- Records
※ ※ ※

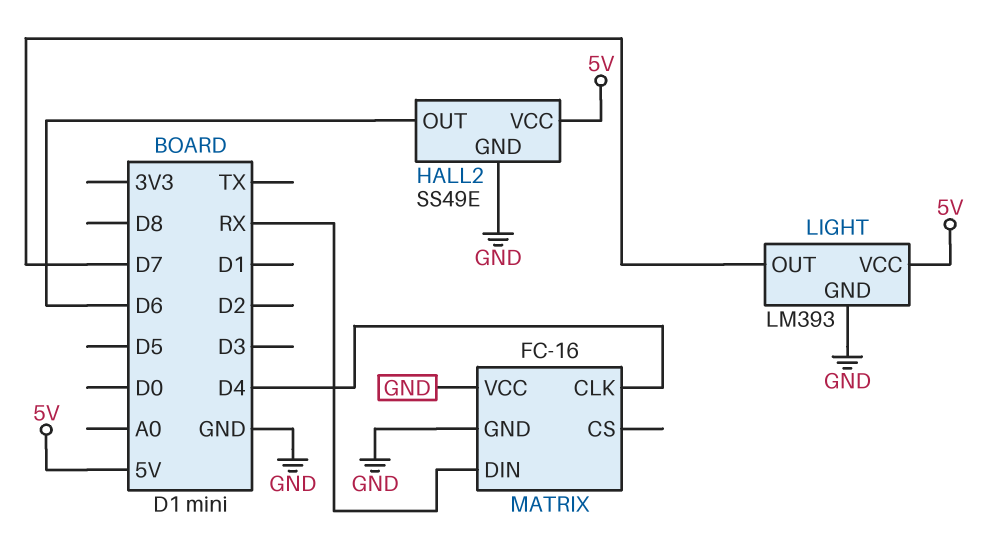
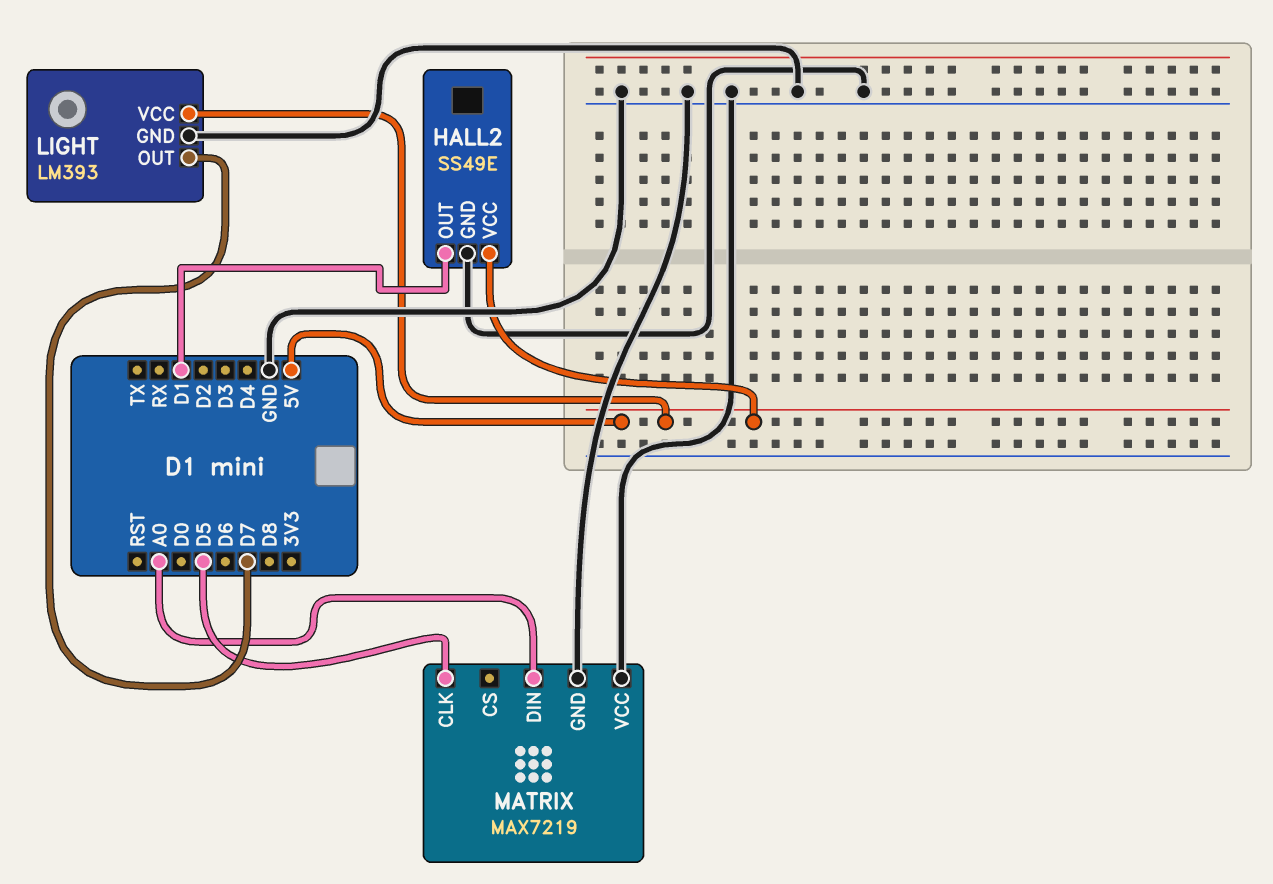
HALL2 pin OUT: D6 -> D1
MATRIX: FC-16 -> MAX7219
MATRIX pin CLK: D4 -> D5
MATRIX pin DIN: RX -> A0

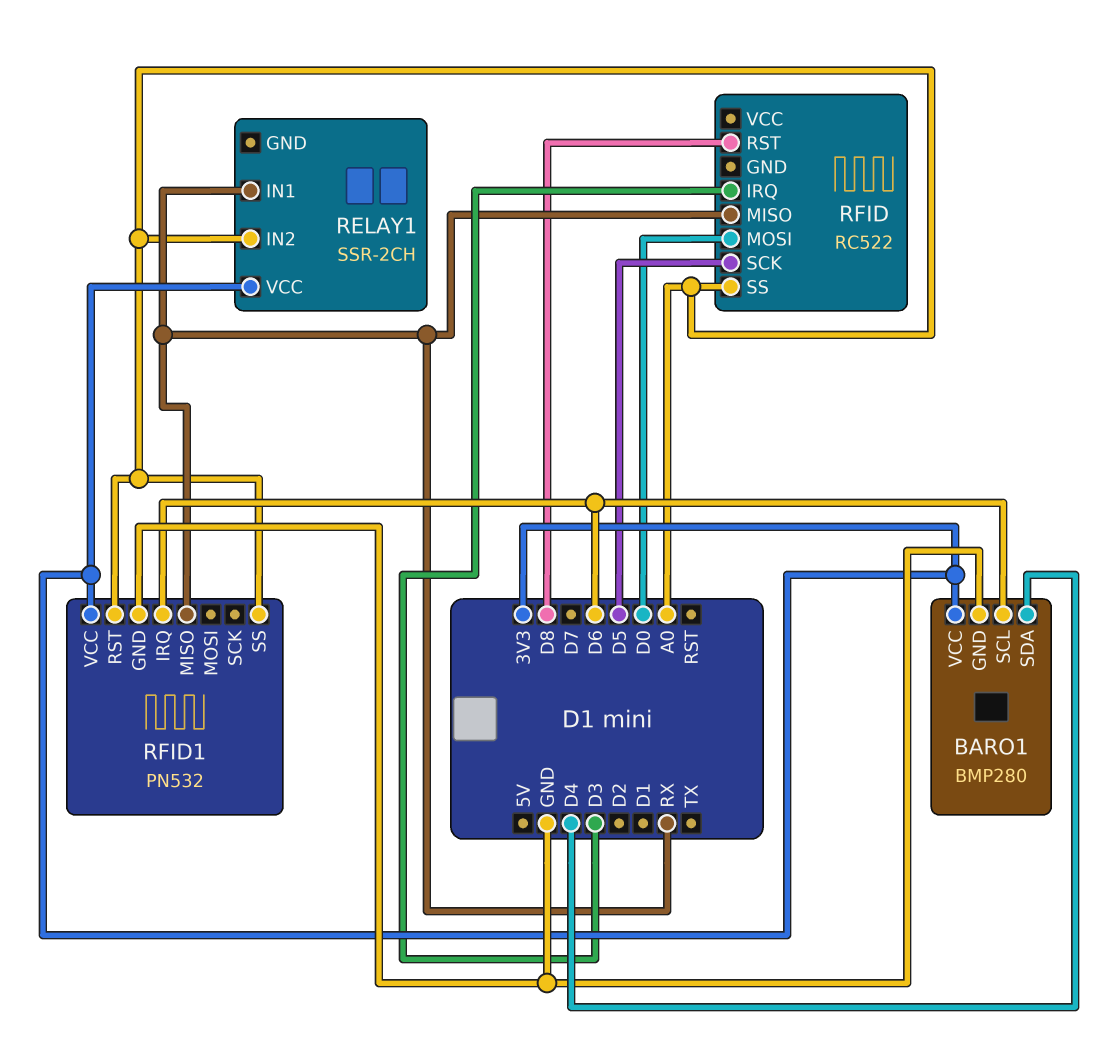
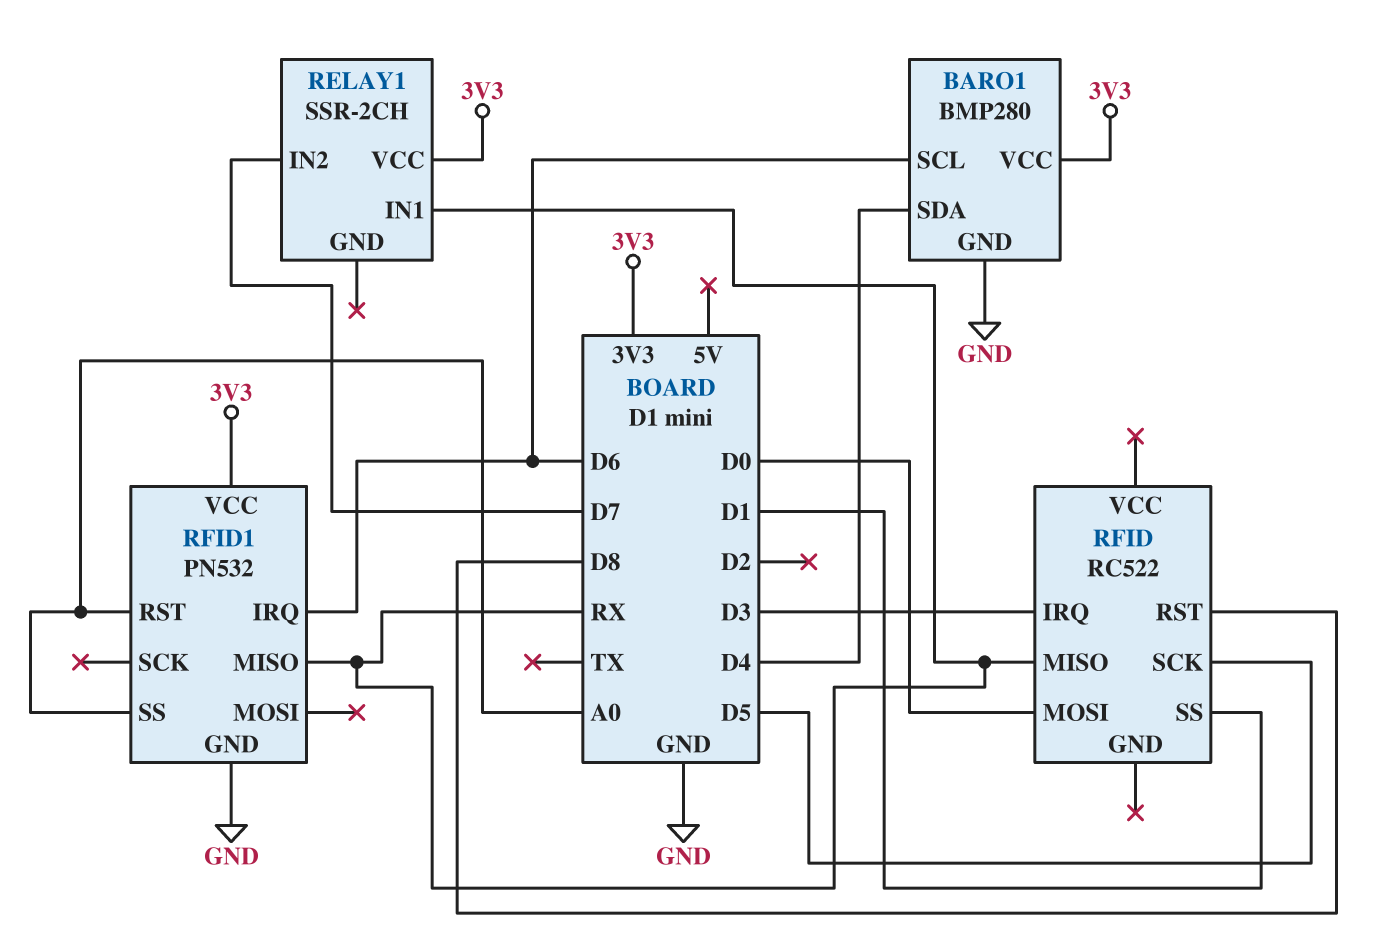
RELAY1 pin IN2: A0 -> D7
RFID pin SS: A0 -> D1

※ ※ ※

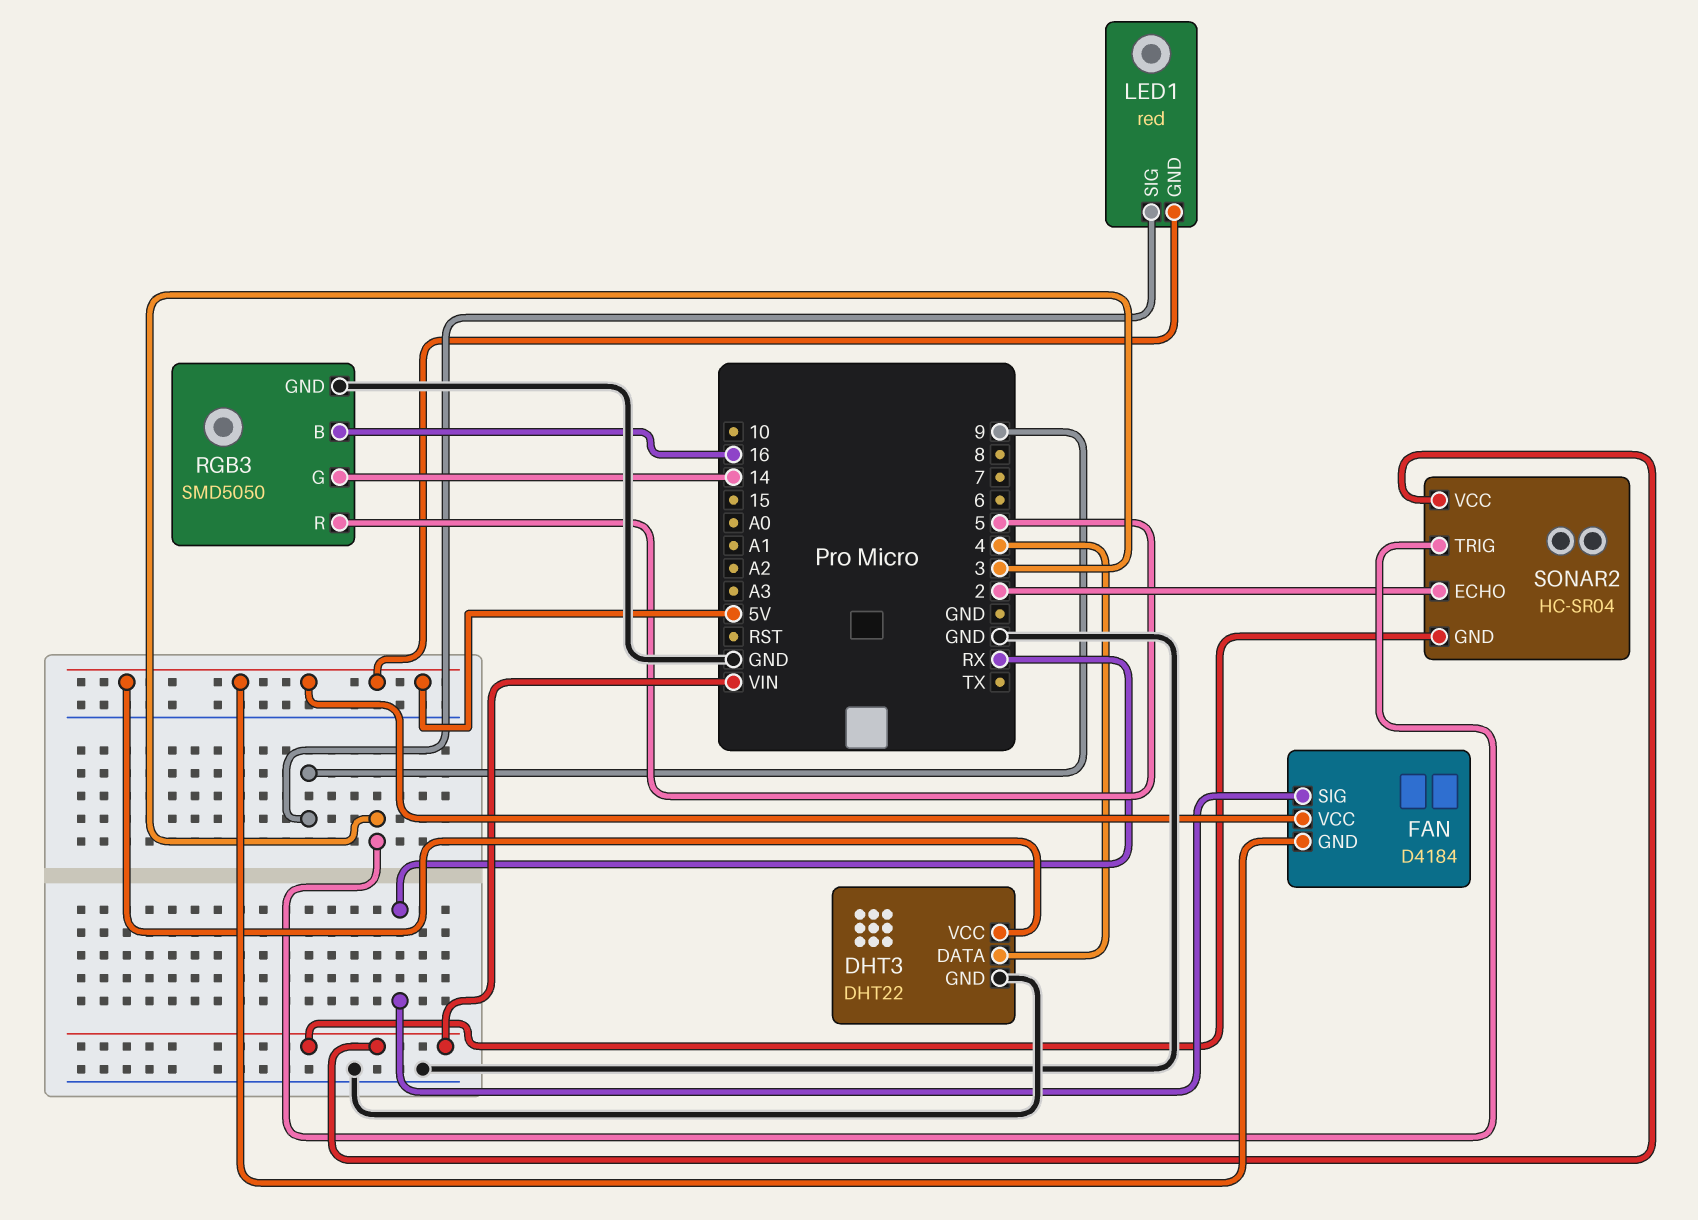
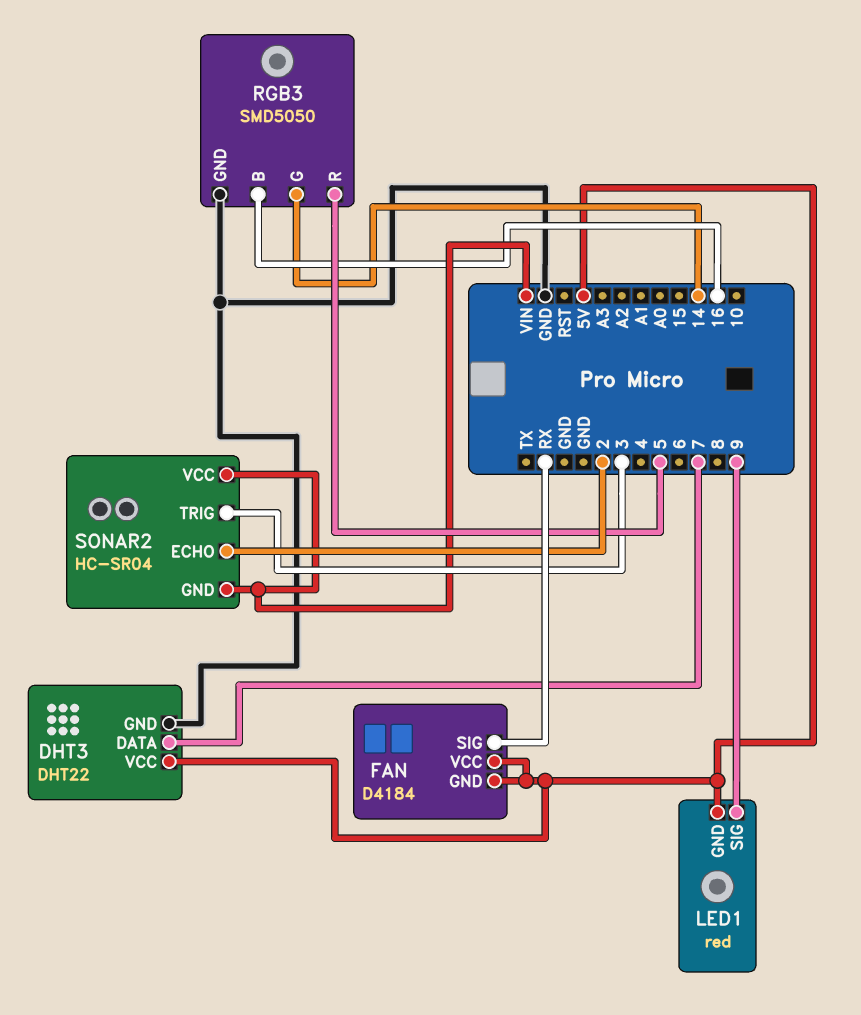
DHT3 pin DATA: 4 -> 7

※ ※ ※

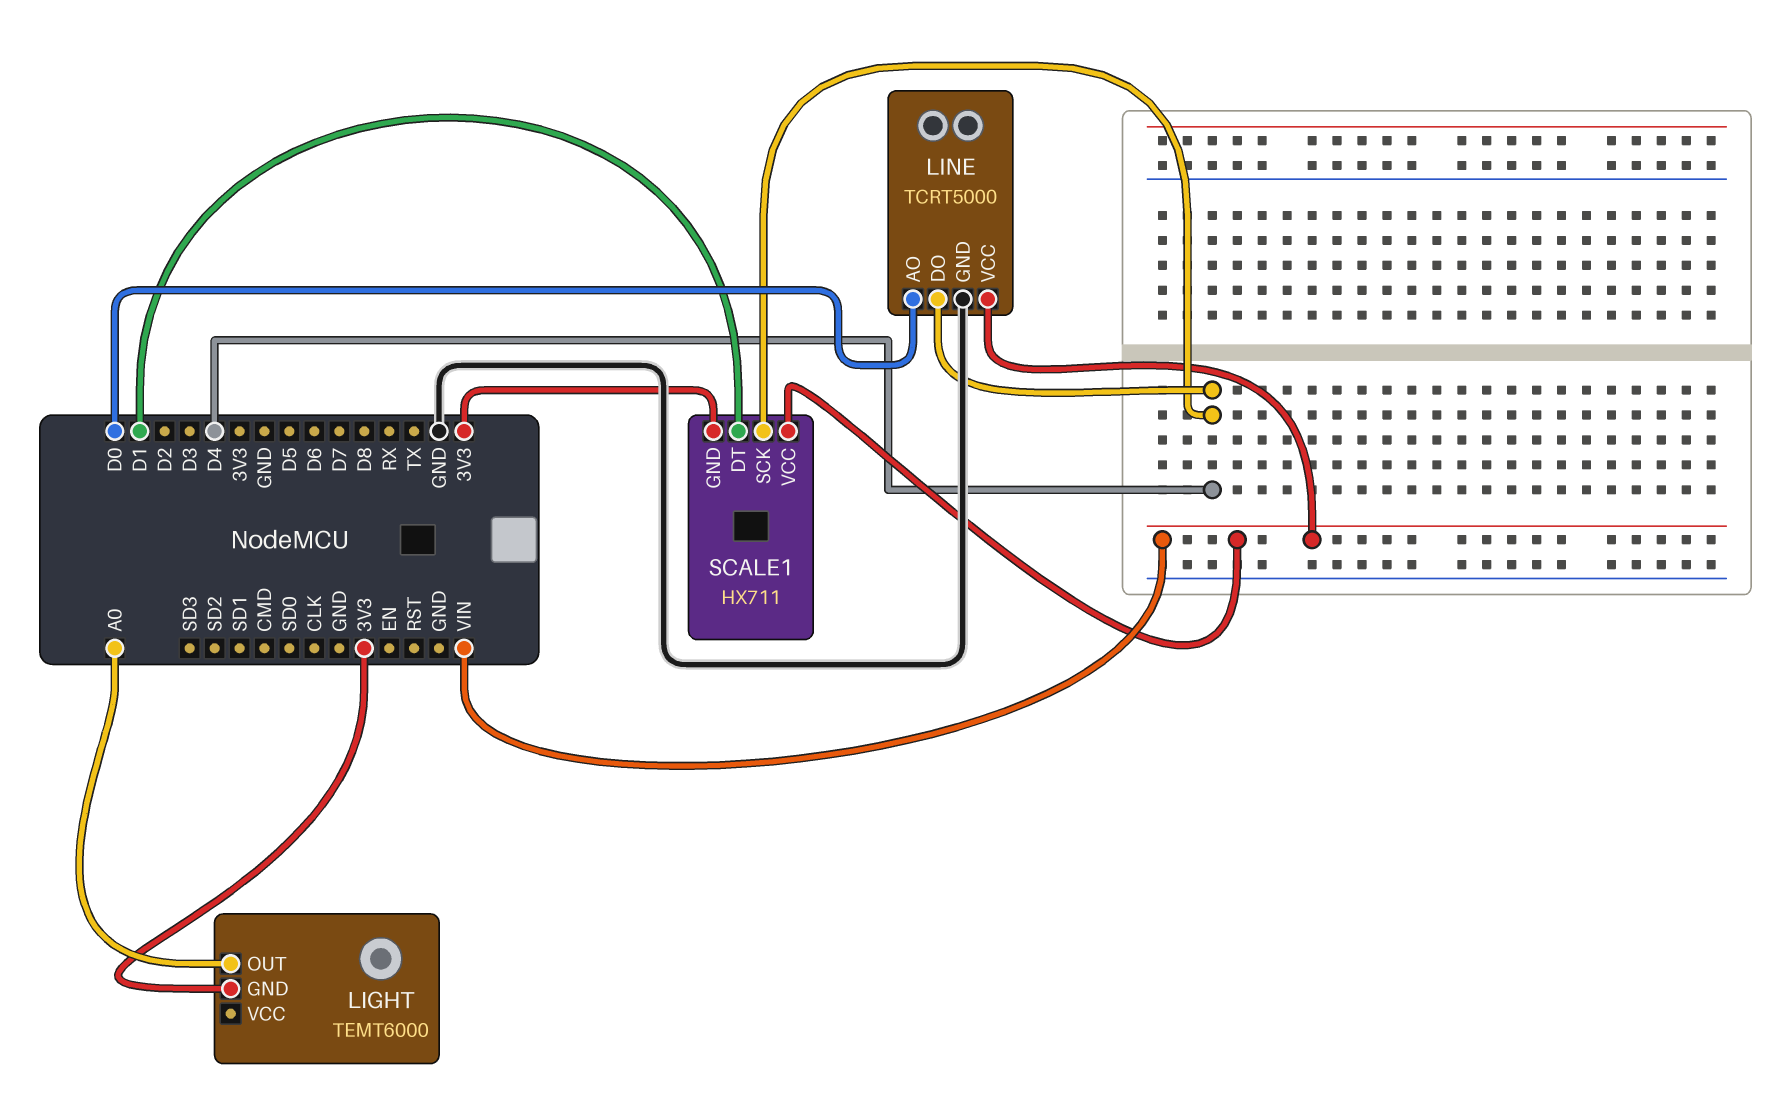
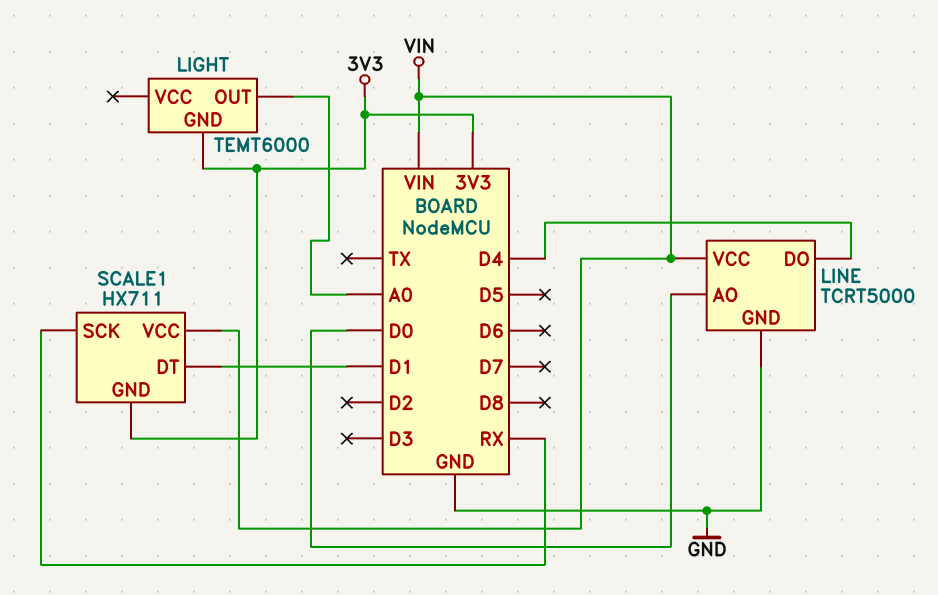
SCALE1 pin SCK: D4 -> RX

※ ※ ※

- Problem details
Nothing but the lines above, starting at the line that contains "HALL2 pin OUT: D6 -> D1" and ending at the line that contains "RFID pin SS: A0 -> D1", should be given again, exactly and without the pictures.

- Answer to the problem
HALL2 pin OUT: D6 -> D1
MATRIX: FC-16 -> MAX7219
MATRIX pin CLK: D4 -> D5
MATRIX pin DIN: RX -> A0

RELAY1 pin IN2: A0 -> D7
RFID pin SS: A0 -> D1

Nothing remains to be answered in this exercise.